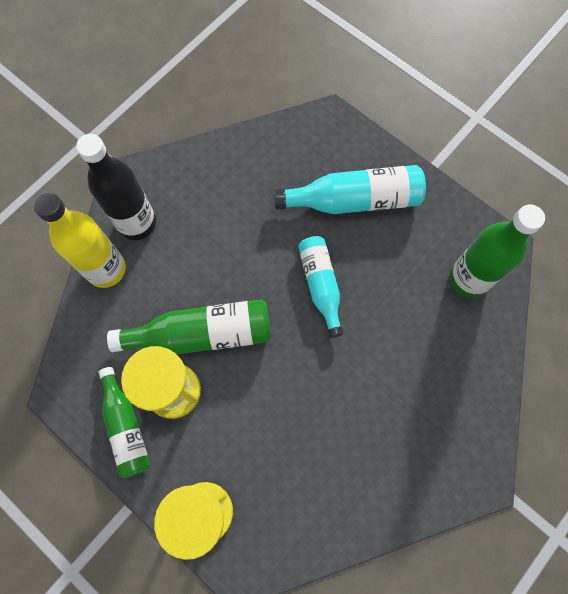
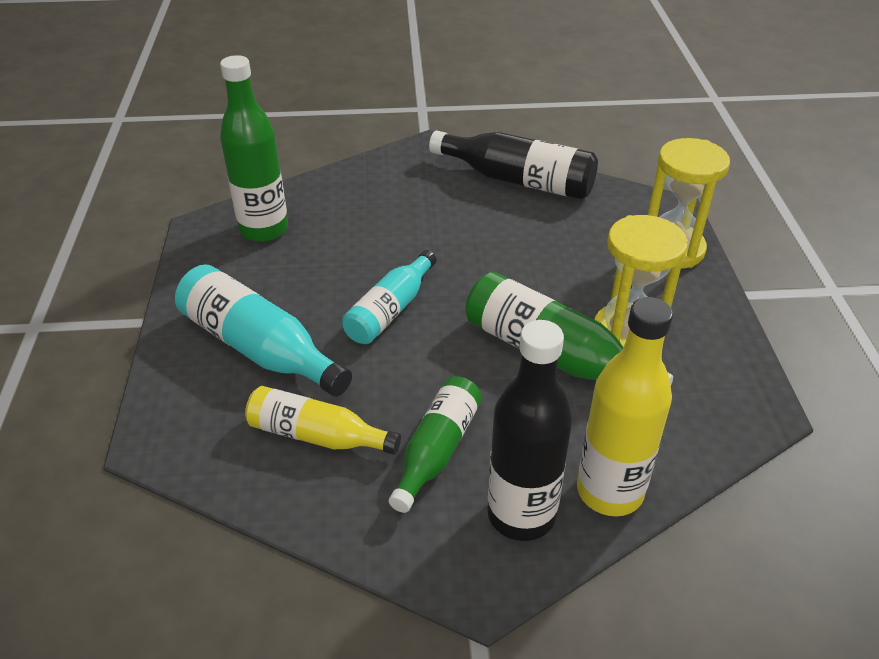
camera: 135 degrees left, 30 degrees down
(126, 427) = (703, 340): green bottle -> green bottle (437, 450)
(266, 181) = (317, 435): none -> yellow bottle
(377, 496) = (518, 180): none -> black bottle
#####
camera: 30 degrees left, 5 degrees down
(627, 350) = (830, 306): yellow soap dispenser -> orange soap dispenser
#####
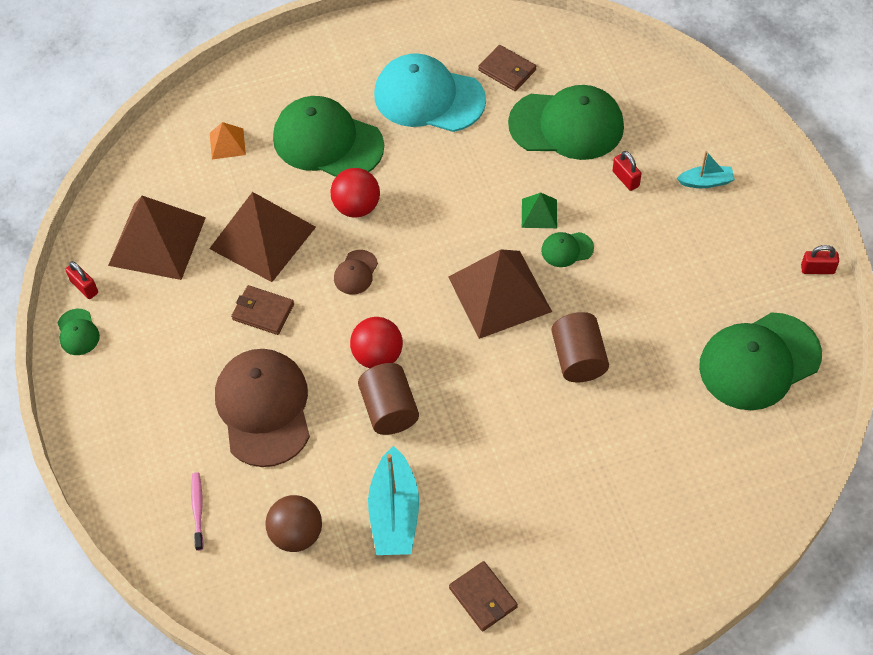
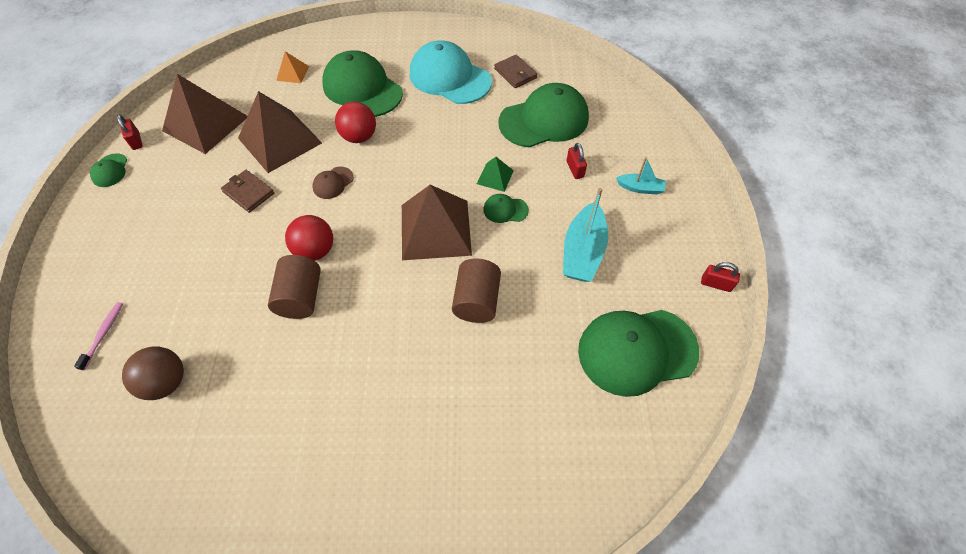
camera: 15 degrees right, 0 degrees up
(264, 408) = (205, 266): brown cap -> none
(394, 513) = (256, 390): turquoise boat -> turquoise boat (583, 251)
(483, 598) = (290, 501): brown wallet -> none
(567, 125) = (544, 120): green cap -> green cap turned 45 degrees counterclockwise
#####
* [Goal of the exercise]:
I need each line of the entries that holds the string "bottle" located and copied.

* [Solved problem]:
(126, 427) = (703, 340): green bottle -> green bottle (437, 450)
(266, 181) = (317, 435): none -> yellow bottle
(377, 496) = (518, 180): none -> black bottle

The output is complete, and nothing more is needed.